◆ Exercise objective ◆
What you return must match the material exactly, with every line present.

◆ Input material ◆
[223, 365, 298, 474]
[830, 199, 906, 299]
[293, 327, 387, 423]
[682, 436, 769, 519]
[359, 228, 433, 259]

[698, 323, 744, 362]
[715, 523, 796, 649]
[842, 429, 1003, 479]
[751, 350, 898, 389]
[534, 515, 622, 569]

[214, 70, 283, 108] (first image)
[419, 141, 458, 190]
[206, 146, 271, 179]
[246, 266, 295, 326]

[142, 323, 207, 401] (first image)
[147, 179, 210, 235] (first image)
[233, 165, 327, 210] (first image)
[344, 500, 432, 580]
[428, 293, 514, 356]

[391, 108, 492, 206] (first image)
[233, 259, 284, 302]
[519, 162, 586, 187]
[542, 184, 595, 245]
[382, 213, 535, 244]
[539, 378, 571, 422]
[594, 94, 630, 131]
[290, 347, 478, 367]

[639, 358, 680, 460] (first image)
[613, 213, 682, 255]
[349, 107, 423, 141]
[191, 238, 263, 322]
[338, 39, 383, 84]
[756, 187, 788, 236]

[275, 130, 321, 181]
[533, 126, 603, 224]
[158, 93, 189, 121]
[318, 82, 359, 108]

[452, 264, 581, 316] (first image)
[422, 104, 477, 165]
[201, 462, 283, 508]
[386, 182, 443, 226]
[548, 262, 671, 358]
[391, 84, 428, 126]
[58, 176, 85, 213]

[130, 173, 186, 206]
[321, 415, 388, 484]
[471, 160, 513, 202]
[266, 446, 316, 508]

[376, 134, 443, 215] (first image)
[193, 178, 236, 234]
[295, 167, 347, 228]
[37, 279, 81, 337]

◆ Output for this task ◆
[223, 365, 298, 474]
[830, 199, 906, 299]
[293, 327, 387, 423]
[682, 436, 769, 519]
[359, 228, 433, 259]

[698, 323, 744, 362]
[715, 523, 796, 649]
[842, 429, 1003, 479]
[751, 350, 898, 389]
[534, 515, 622, 569]

[214, 70, 283, 108] (first image)
[419, 141, 458, 190]
[206, 146, 271, 179]
[246, 266, 295, 326]

[142, 323, 207, 401] (first image)
[147, 179, 210, 235] (first image)
[233, 165, 327, 210] (first image)
[344, 500, 432, 580]
[428, 293, 514, 356]

[391, 108, 492, 206] (first image)
[233, 259, 284, 302]
[519, 162, 586, 187]
[542, 184, 595, 245]
[382, 213, 535, 244]
[539, 378, 571, 422]
[594, 94, 630, 131]
[290, 347, 478, 367]

[639, 358, 680, 460] (first image)
[613, 213, 682, 255]
[349, 107, 423, 141]
[191, 238, 263, 322]
[338, 39, 383, 84]
[756, 187, 788, 236]

[275, 130, 321, 181]
[533, 126, 603, 224]
[158, 93, 189, 121]
[318, 82, 359, 108]

[452, 264, 581, 316] (first image)
[422, 104, 477, 165]
[201, 462, 283, 508]
[386, 182, 443, 226]
[548, 262, 671, 358]
[391, 84, 428, 126]
[58, 176, 85, 213]

[130, 173, 186, 206]
[321, 415, 388, 484]
[471, 160, 513, 202]
[266, 446, 316, 508]

[376, 134, 443, 215] (first image)
[193, 178, 236, 234]
[295, 167, 347, 228]
[37, 279, 81, 337]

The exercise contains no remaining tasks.